● **Exercise objective**
Beginning with the line that holds "(204, 360) = (429, 454): blue", copy each line through the end of the material below, exactly and with no pictures.

● **Record set**
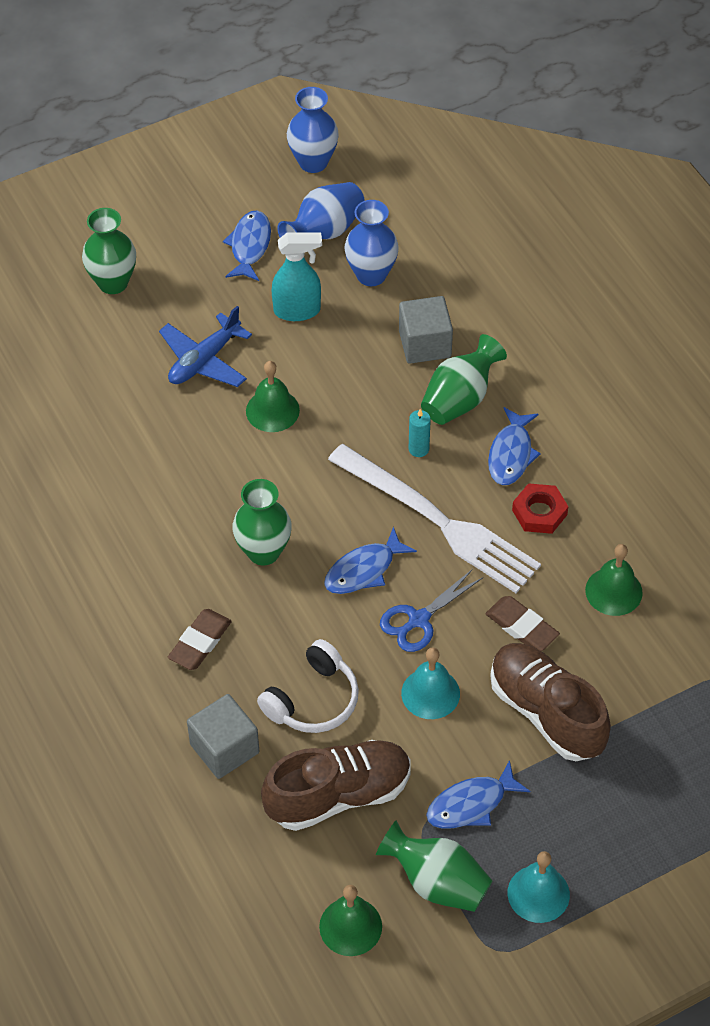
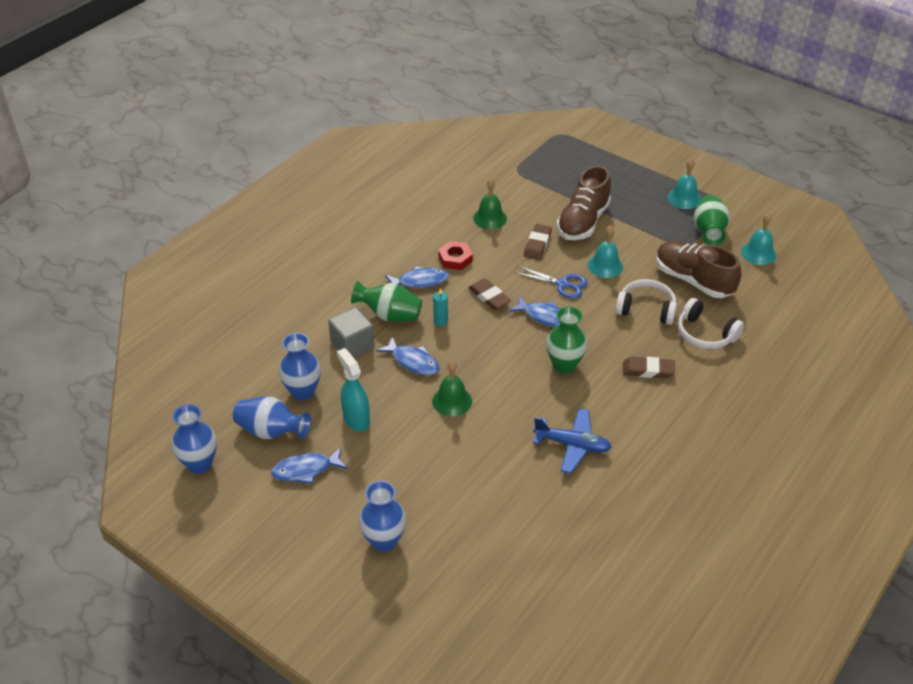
camera: 115 degrees left, 10 degrees down
(113, 283) = (384, 541): green vase -> blue vase
(204, 360) = (429, 454): blue plane -> blue plane (572, 445)
(224, 748) = (705, 334): grey cube -> white headphones
(350, 926) = (758, 253): green bell -> turquoise bell
(438, 521) = (489, 297): white fork -> brown eraser
(471, 804) = (657, 233): blue fish -> blue fish (413, 361)

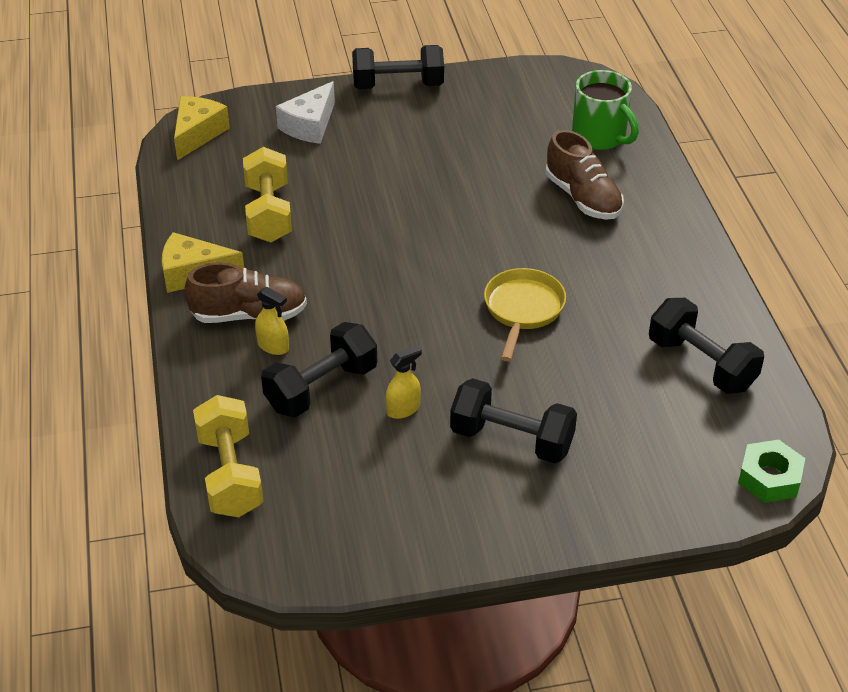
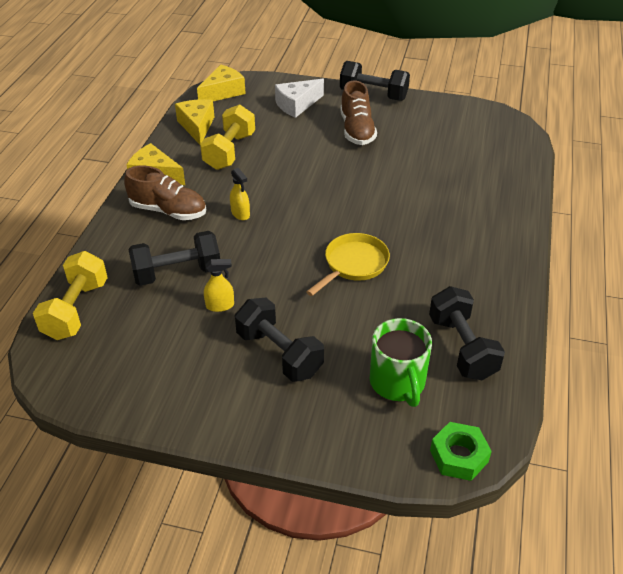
camera: 25 degrees right, 0 degrees up
(199, 192) = (197, 126): none -> yellow cheese
(273, 346) = (168, 236): yellow spray bottle -> yellow spray bottle (240, 214)
(583, 198) = (452, 201): brown shoe -> brown shoe (357, 130)
(600, 137) = (494, 163): green mug -> green mug (398, 383)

● **Answer to the problem**
(204, 360) = (429, 454): blue plane -> blue plane (572, 445)
(224, 748) = (705, 334): grey cube -> white headphones
(350, 926) = (758, 253): green bell -> turquoise bell
(438, 521) = (489, 297): white fork -> brown eraser
(471, 804) = (657, 233): blue fish -> blue fish (413, 361)

camera: 25 degrees right, 0 degrees up
(199, 192) = (197, 126): none -> yellow cheese
(273, 346) = (168, 236): yellow spray bottle -> yellow spray bottle (240, 214)
(583, 198) = (452, 201): brown shoe -> brown shoe (357, 130)
(600, 137) = (494, 163): green mug -> green mug (398, 383)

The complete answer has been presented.